== Exercise ==
Find each line in the listing that contains the word "farther", and copy those lines.

[Spatial data with images]
★ ★ ★
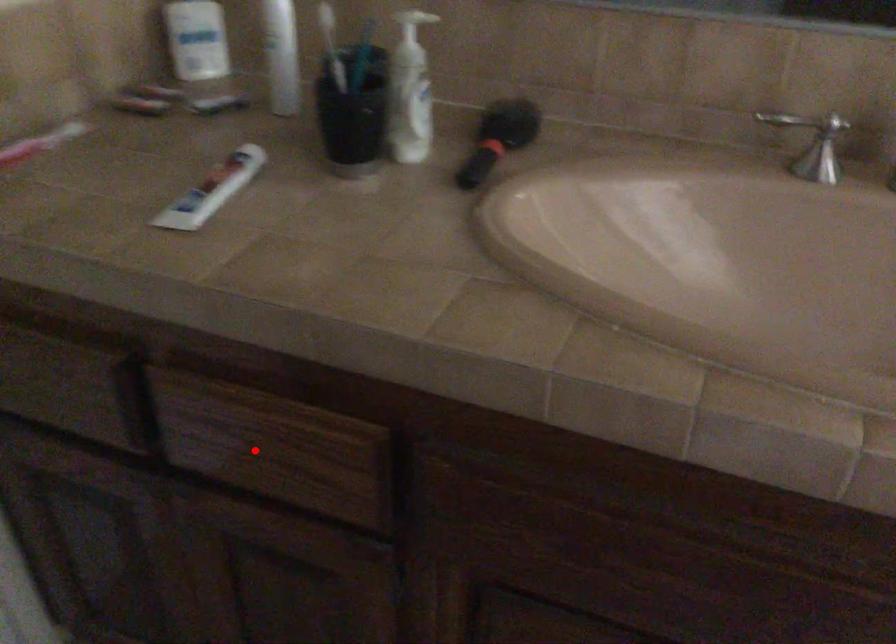
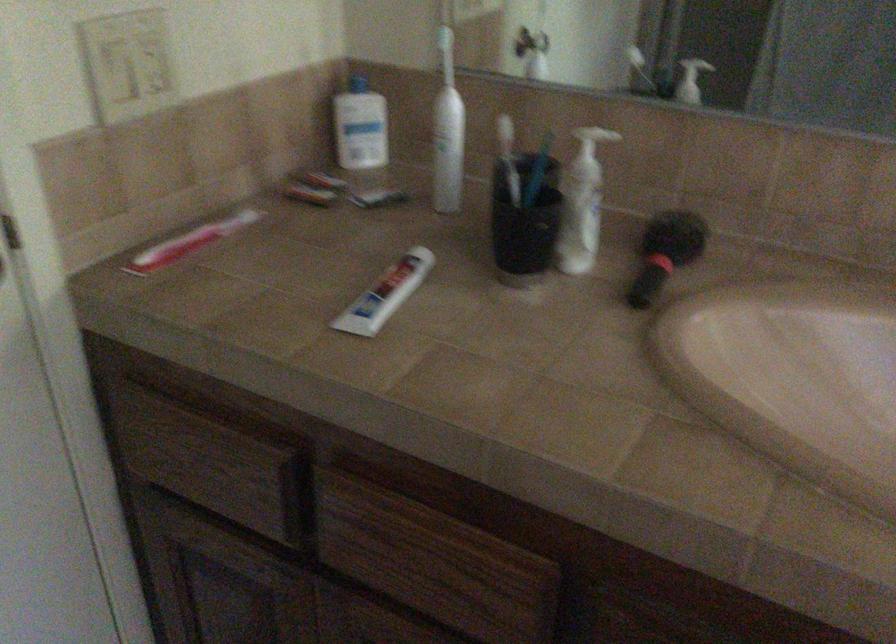
The point at the highlighted location is marked in the first image. Where is the corresponding point in the second image?

(410, 560)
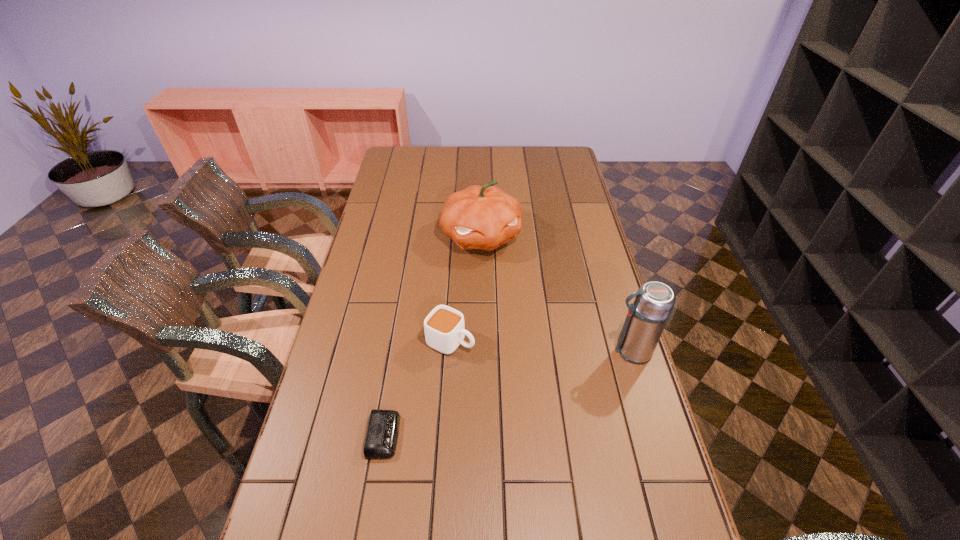
Where is `vacant space at the near left corner of the desktop`? Image resolution: width=960 pixels, height=540 pixels. vacant space at the near left corner of the desktop is located at coordinates (300, 510).

Locate an element on the screen. This screenshot has height=540, width=960. vacant space at the near right corner is located at coordinates (639, 526).

Find the location of `unoccupied position between the farthest object and the rightmost object`. unoccupied position between the farthest object and the rightmost object is located at coordinates (556, 294).

The image size is (960, 540). Find the location of `vacant point located between the thermos bottle and the cup`. vacant point located between the thermos bottle and the cup is located at coordinates (540, 346).

This screenshot has width=960, height=540. What are the coordinates of `free space between the rightmost object and the nearest object` in the screenshot? It's located at (508, 393).

This screenshot has height=540, width=960. I want to click on vacant area between the rightmost object and the alarm clock, so click(x=508, y=393).

Locate an element on the screen. empty location between the alarm clock and the second shortest object is located at coordinates (418, 388).

The width and height of the screenshot is (960, 540). I want to click on vacant space in between the thermos bottle and the cup, so click(x=540, y=346).

Find the location of a particular element. The image size is (960, 540). free space between the nearest object and the second shortest object is located at coordinates (418, 388).

In order to click on object that can be found as the second closest to the shortest object in this screenshot , I will do (x=485, y=217).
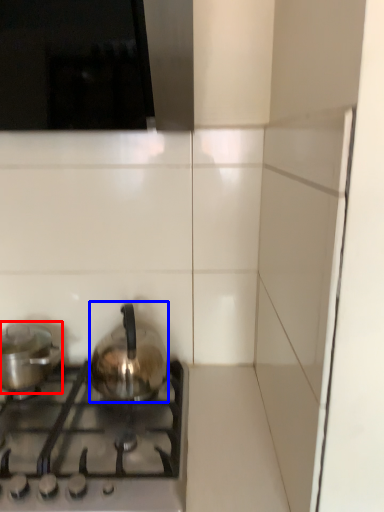
Question: Which point is further to the camera, kitchen appliance (highlighted by a red box) or kitchen appliance (highlighted by a blue box)?

Choices:
 (A) kitchen appliance
 (B) kitchen appliance

Answer: (A)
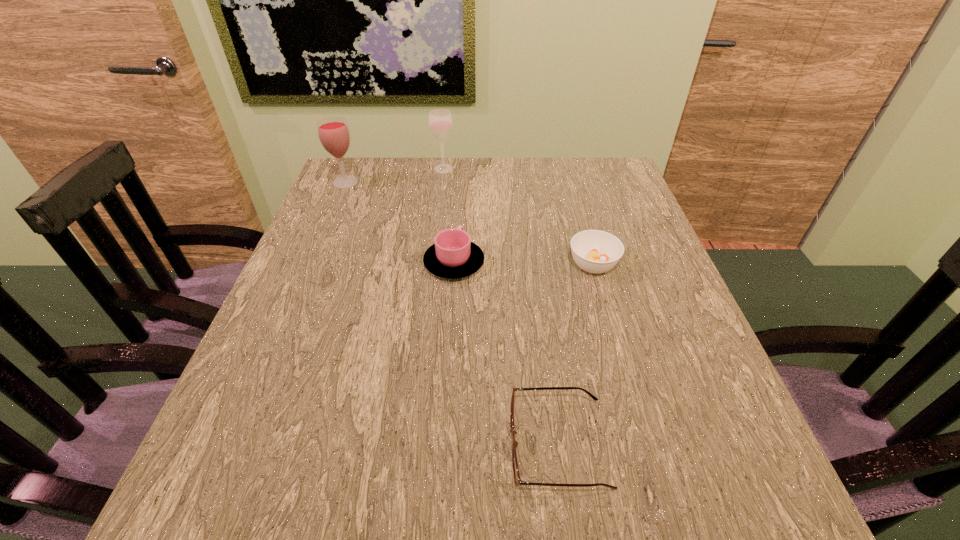
Image resolution: width=960 pixels, height=540 pixels. Identify the location of the leftmost object. (333, 132).

Identify the location of the nearer wineglass. The width and height of the screenshot is (960, 540). (333, 132).

This screenshot has width=960, height=540. I want to click on the farthest object, so click(440, 121).

Locate an element on the screen. This screenshot has height=540, width=960. the farther wineglass is located at coordinates (440, 121).

Image resolution: width=960 pixels, height=540 pixels. Find the location of `the third tallest object`. the third tallest object is located at coordinates (453, 256).

Locate an element on the screen. the rightmost object is located at coordinates (594, 251).

Locate an element on the screen. The width and height of the screenshot is (960, 540). the fourth tallest object is located at coordinates (594, 251).

Find the location of `the shortest object`. the shortest object is located at coordinates (517, 479).

Locate an element on the screen. The height and width of the screenshot is (540, 960). the nearest object is located at coordinates (517, 479).

I want to click on vacant space situated on the back of the nearer wineglass, so click(352, 166).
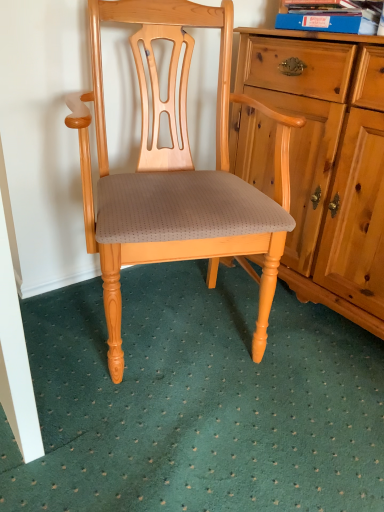
You are a GUI agent. You are given a task and a screenshot of the screen. Output one action in this format:
    pyautogui.click(x=<x>, y=<y>)
    Task: Click on the free space on the front side of matte wood chair at center
    This screenshot has width=384, height=512.
    Given the screenshot: What is the action you would take?
    pyautogui.click(x=181, y=453)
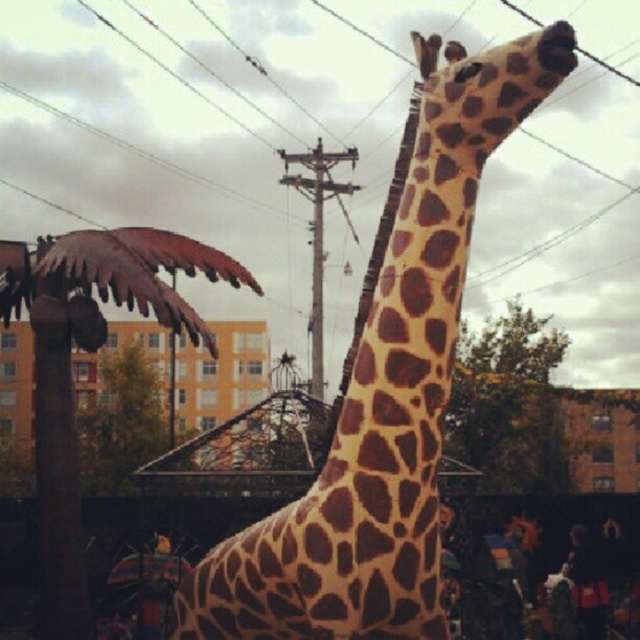
Question: Does metallic brown palm tree at left have a smaller size compared to green leafy tree at upper right?

Choices:
 (A) yes
 (B) no

Answer: (B)

Question: Is the position of spotted fabric giraffe at center less distant than that of metallic brown palm tree at left?

Choices:
 (A) no
 (B) yes

Answer: (B)

Question: Is metallic brown palm tree at left to the right of green leafy tree at upper right from the viewer's perspective?

Choices:
 (A) yes
 (B) no

Answer: (B)

Question: Based on their relative distances, which object is farther from the spotted fabric giraffe at center?

Choices:
 (A) metallic brown palm tree at left
 (B) green leafy tree at upper right

Answer: (B)

Question: Which object appears closest to the camera in this image?

Choices:
 (A) green leafy tree at upper right
 (B) spotted fabric giraffe at center
 (C) metallic brown palm tree at left

Answer: (B)

Question: Which point is closer to the camera taking this photo?

Choices:
 (A) (36, 448)
 (B) (400, 336)
 (C) (504, 435)

Answer: (B)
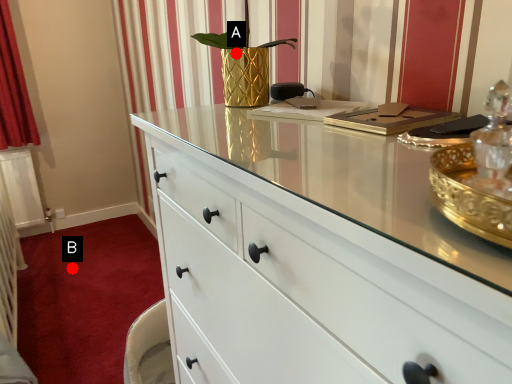
Question: Two points are circled on the image, labeled by A and B beside each circle. Which point appears farthest from the camera in this image?

Choices:
 (A) A is further
 (B) B is further

Answer: (B)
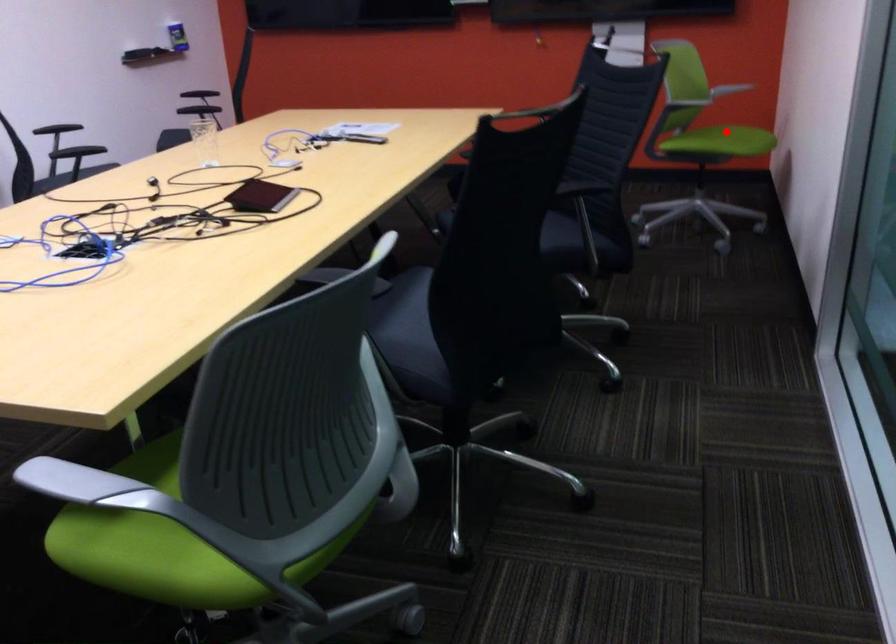
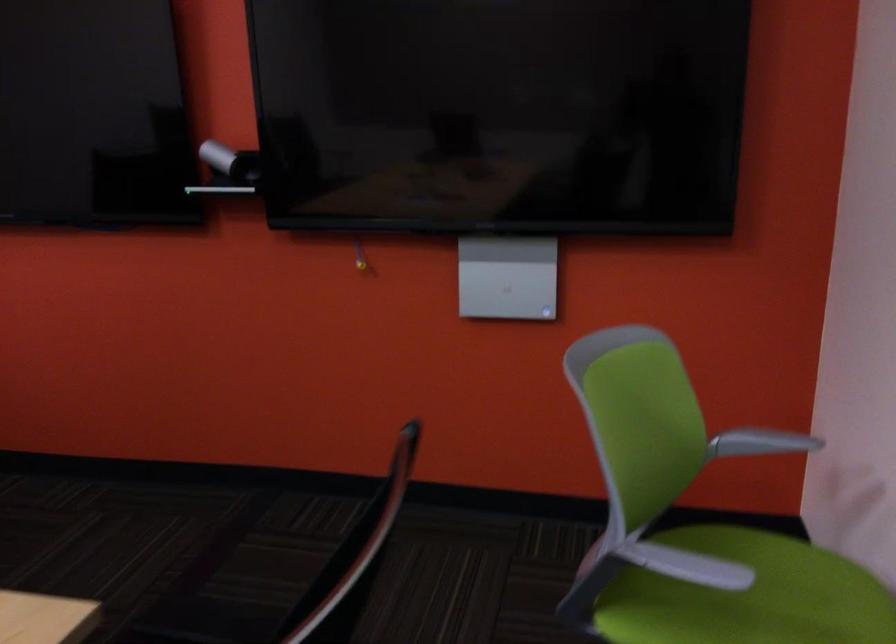
Where in the second image is the point corresponding to the highlighted location from the first image?

(747, 596)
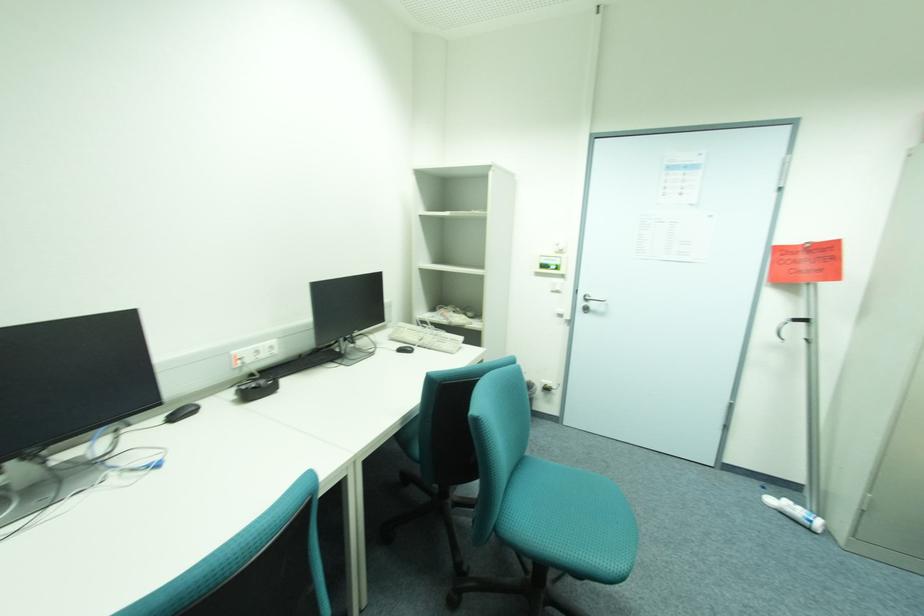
★ ★ ★
== Response ==
Locate an element on the screen. This screenshot has height=540, width=960. the farther wineglass is located at coordinates (440, 121).
Question: Based on their relative distances, which object is farther from the spotted fabric giraffe at center?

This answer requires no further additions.